▸ **Task item**: Each entry below must come back exactly as written, without its pictures.

▸ **Records drawn from a dataset**:
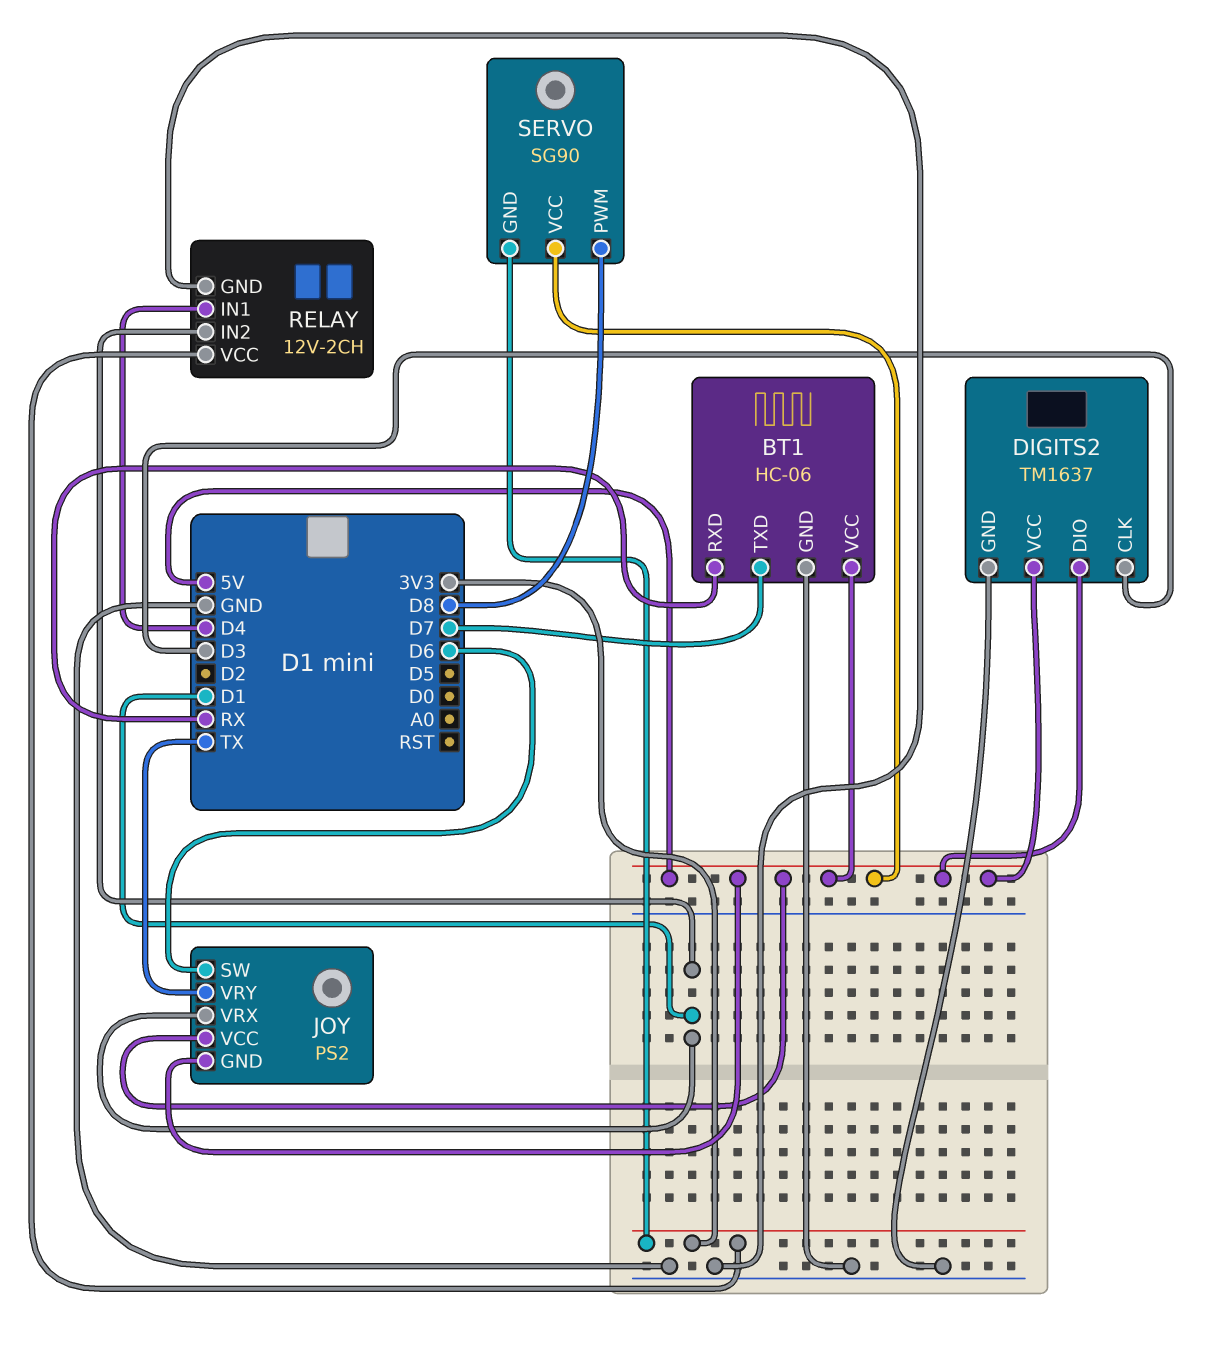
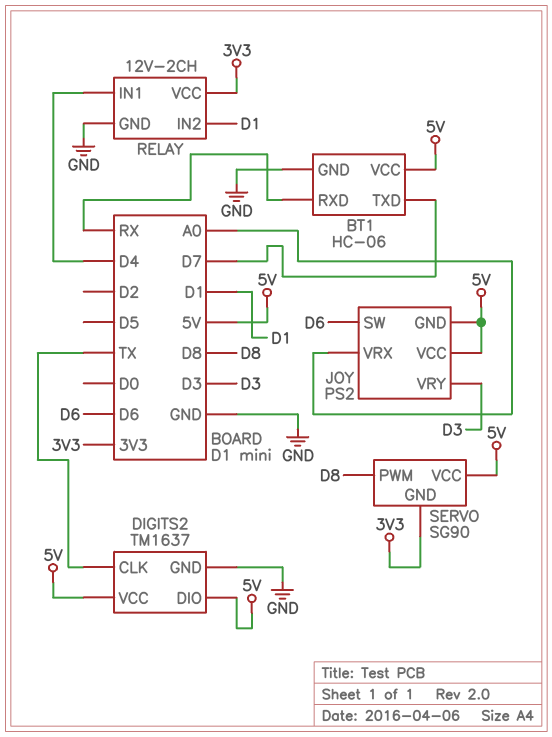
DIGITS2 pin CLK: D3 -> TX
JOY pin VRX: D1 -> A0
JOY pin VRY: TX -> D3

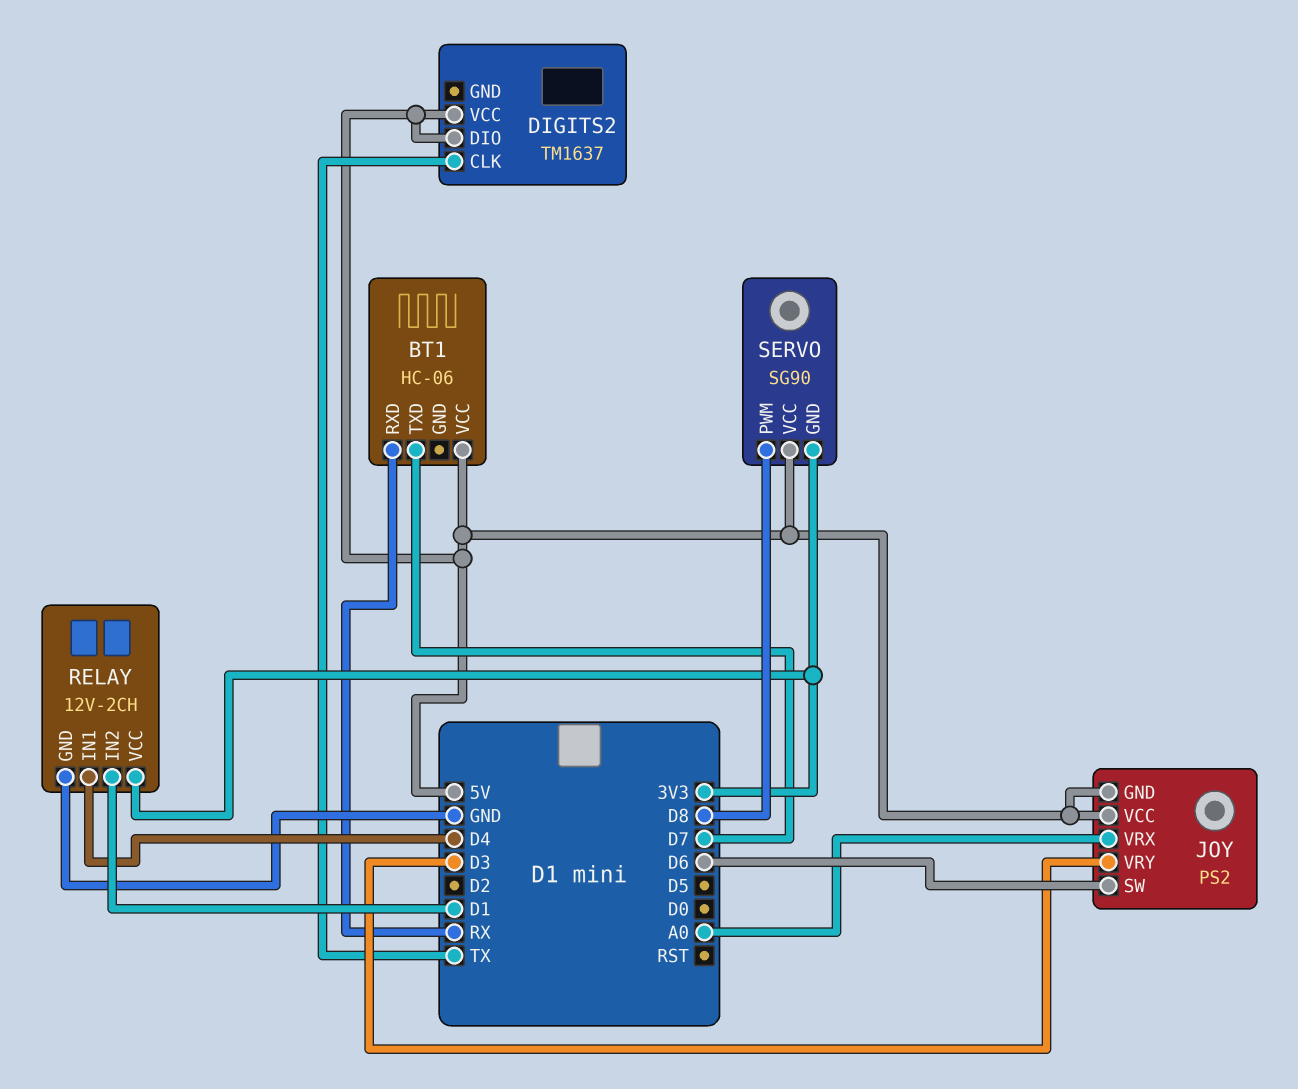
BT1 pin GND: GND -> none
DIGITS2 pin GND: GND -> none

▸ **Written answer**:
DIGITS2 pin CLK: D3 -> TX
JOY pin VRX: D1 -> A0
JOY pin VRY: TX -> D3

BT1 pin GND: GND -> none
DIGITS2 pin GND: GND -> none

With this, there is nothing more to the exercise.